_Stored data_
..........
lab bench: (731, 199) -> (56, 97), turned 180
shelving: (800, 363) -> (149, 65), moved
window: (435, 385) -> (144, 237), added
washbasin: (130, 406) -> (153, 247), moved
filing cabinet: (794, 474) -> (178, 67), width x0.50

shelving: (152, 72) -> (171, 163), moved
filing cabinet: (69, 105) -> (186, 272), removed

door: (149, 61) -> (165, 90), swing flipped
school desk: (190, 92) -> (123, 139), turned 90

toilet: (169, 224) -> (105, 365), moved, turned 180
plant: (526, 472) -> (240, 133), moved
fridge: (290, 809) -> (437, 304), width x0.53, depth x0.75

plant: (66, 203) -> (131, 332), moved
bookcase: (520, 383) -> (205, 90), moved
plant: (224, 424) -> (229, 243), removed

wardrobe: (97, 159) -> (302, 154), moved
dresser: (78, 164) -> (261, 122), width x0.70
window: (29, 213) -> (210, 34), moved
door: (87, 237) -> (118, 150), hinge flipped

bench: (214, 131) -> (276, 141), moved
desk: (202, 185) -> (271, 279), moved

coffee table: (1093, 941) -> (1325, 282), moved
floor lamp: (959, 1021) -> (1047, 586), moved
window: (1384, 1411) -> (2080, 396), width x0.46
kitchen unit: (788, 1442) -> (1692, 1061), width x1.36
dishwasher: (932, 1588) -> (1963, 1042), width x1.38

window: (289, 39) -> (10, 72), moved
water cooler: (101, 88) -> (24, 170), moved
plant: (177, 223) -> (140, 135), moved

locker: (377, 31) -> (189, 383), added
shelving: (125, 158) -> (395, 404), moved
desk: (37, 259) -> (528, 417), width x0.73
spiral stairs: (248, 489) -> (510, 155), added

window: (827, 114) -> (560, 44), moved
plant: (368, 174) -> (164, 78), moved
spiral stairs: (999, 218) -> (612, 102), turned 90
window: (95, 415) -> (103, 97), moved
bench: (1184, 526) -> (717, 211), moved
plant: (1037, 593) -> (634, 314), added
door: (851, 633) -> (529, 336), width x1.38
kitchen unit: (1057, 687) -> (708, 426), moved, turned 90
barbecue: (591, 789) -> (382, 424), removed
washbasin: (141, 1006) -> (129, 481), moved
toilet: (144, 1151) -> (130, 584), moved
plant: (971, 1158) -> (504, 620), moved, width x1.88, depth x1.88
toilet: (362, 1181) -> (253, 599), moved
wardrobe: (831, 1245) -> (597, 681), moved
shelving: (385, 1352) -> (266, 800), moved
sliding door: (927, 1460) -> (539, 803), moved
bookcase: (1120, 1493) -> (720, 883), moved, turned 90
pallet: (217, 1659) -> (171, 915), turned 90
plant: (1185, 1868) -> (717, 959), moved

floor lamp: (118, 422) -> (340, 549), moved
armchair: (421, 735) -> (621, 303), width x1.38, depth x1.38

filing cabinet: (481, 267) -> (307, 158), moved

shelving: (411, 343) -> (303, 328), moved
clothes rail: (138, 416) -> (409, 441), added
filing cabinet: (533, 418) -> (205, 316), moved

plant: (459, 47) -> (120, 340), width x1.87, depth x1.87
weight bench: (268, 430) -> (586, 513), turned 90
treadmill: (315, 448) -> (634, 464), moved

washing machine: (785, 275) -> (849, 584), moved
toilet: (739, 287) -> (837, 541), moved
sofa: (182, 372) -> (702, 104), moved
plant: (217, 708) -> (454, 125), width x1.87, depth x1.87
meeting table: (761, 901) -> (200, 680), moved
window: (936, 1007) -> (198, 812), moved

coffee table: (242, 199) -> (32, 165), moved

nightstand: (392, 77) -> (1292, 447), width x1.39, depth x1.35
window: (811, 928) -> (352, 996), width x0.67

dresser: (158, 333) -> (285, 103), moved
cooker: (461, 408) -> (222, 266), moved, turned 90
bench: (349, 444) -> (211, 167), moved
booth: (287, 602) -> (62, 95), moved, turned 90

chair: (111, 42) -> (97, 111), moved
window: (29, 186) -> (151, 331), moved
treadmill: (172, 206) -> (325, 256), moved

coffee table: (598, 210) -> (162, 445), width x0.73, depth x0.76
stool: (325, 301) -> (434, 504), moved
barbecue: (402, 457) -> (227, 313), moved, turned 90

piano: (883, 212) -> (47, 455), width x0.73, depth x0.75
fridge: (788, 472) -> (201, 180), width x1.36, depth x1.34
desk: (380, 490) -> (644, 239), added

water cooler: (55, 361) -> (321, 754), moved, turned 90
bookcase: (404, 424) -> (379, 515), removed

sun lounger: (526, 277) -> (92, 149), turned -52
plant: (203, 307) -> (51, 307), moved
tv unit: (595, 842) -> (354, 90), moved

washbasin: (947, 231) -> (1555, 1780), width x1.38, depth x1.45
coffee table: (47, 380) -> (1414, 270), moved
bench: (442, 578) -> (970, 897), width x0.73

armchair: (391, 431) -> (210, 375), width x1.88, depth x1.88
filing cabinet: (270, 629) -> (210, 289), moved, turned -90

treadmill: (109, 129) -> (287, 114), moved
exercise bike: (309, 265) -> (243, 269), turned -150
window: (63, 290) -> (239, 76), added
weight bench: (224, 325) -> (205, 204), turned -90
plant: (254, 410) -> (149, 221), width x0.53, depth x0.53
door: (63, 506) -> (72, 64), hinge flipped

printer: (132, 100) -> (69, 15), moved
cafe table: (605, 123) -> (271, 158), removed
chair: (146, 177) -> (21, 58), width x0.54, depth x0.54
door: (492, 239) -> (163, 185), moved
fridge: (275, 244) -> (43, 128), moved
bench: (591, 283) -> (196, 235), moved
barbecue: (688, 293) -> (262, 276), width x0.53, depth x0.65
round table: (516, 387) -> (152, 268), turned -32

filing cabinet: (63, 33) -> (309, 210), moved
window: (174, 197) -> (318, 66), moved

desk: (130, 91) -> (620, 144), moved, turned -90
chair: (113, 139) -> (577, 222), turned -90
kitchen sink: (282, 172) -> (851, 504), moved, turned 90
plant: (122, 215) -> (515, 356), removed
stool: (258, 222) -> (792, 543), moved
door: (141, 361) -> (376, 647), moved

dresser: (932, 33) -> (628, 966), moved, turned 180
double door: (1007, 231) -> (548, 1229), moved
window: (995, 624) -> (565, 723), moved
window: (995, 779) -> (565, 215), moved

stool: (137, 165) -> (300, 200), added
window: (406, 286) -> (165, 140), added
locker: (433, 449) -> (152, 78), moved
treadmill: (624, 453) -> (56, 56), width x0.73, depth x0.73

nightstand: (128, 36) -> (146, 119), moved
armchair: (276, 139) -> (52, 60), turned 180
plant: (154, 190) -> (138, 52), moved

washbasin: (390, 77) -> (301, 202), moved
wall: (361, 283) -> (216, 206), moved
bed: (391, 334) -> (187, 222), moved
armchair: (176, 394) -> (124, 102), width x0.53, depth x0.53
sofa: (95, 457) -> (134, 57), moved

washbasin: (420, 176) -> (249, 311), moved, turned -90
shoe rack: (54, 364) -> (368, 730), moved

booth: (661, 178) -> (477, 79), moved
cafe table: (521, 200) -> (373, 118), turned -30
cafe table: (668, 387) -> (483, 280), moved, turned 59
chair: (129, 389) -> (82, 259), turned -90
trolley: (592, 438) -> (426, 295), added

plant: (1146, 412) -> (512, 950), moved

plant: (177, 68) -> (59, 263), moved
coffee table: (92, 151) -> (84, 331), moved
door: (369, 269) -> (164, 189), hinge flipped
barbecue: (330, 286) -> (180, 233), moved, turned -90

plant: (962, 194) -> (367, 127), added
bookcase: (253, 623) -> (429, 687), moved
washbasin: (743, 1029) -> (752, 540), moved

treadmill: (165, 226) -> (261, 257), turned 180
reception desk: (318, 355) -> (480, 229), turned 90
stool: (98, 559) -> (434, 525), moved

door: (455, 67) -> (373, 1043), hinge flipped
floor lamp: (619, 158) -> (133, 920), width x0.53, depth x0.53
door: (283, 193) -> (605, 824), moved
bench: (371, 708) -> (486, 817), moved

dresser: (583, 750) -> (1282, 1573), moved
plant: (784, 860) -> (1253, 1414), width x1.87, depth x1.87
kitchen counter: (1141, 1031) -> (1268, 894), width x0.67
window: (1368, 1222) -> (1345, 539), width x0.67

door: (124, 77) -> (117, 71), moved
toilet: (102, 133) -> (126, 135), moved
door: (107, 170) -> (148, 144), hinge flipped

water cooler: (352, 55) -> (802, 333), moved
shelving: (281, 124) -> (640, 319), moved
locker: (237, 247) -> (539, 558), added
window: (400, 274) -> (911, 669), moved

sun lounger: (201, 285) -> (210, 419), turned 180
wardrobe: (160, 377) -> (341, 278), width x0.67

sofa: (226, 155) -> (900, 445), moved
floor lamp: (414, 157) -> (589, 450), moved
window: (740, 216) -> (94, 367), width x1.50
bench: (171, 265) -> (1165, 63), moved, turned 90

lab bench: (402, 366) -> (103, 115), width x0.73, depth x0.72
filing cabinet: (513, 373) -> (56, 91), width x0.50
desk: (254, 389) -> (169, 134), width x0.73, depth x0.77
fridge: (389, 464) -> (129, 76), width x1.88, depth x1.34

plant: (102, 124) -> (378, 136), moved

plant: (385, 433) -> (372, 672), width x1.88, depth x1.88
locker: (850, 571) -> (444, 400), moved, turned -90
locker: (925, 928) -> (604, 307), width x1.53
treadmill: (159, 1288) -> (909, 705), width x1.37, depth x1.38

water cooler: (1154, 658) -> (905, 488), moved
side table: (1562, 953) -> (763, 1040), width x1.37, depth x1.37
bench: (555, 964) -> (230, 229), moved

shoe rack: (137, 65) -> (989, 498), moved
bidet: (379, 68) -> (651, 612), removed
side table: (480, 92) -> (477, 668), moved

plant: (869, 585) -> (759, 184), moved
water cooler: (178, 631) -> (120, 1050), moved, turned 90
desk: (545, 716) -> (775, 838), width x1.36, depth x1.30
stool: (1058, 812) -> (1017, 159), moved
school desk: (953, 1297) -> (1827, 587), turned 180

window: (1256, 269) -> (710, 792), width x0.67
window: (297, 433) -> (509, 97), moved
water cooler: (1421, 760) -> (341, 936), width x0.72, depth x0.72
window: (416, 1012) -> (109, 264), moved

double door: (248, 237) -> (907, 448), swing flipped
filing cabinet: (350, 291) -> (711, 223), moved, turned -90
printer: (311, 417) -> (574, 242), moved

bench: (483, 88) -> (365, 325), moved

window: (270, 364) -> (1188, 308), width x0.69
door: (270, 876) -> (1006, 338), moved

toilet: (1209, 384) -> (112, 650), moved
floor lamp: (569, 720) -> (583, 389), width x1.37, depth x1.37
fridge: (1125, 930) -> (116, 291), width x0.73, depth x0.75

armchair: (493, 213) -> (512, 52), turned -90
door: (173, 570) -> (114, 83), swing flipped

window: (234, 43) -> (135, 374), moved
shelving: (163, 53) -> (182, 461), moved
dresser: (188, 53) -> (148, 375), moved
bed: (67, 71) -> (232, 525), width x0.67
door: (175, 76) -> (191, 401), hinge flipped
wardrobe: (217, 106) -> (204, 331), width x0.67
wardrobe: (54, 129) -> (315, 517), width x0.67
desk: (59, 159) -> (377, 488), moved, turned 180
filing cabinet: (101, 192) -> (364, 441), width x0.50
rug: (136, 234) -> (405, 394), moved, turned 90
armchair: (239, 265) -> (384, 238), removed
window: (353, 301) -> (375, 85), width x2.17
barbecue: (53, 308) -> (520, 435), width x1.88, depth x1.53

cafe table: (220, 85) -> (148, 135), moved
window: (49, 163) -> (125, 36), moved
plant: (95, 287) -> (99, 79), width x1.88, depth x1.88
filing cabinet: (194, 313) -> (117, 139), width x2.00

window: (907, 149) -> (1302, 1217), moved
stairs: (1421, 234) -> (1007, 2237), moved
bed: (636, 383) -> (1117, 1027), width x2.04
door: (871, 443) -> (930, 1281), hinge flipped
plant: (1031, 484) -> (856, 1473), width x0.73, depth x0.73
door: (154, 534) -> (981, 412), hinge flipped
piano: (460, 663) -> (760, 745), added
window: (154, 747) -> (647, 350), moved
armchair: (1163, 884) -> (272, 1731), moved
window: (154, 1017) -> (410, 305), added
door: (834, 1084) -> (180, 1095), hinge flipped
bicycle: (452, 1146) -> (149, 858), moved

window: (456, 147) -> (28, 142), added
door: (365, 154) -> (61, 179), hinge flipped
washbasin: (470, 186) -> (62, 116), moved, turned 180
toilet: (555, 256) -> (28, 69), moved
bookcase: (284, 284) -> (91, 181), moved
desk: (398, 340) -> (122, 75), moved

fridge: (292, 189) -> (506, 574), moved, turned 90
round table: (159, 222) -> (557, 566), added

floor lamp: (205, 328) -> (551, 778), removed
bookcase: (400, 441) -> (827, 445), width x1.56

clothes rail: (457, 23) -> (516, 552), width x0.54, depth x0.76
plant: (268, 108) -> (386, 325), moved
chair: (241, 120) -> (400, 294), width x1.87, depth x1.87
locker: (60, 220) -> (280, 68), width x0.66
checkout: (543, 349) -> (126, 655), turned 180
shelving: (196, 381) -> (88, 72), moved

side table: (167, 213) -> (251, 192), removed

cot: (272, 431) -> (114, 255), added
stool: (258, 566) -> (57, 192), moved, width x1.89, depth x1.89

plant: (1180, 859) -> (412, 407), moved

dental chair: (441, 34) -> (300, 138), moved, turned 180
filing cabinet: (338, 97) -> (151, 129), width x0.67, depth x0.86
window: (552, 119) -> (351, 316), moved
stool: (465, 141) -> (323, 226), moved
..........
_Your assignment_
Among the records above, repeat exactly the line with "filing cabinet: (270, 629)", the line with "window: (995, 624) -> (565, 723), moved", and every line in between, and only those.

_Result for this task_
filing cabinet: (270, 629) -> (210, 289), moved, turned -90

treadmill: (109, 129) -> (287, 114), moved
exercise bike: (309, 265) -> (243, 269), turned -150
window: (63, 290) -> (239, 76), added
weight bench: (224, 325) -> (205, 204), turned -90
plant: (254, 410) -> (149, 221), width x0.53, depth x0.53
door: (63, 506) -> (72, 64), hinge flipped

printer: (132, 100) -> (69, 15), moved
cafe table: (605, 123) -> (271, 158), removed
chair: (146, 177) -> (21, 58), width x0.54, depth x0.54
door: (492, 239) -> (163, 185), moved
fridge: (275, 244) -> (43, 128), moved
bench: (591, 283) -> (196, 235), moved
barbecue: (688, 293) -> (262, 276), width x0.53, depth x0.65
round table: (516, 387) -> (152, 268), turned -32

filing cabinet: (63, 33) -> (309, 210), moved
window: (174, 197) -> (318, 66), moved

desk: (130, 91) -> (620, 144), moved, turned -90
chair: (113, 139) -> (577, 222), turned -90
kitchen sink: (282, 172) -> (851, 504), moved, turned 90
plant: (122, 215) -> (515, 356), removed
stool: (258, 222) -> (792, 543), moved
door: (141, 361) -> (376, 647), moved

dresser: (932, 33) -> (628, 966), moved, turned 180
double door: (1007, 231) -> (548, 1229), moved
window: (995, 624) -> (565, 723), moved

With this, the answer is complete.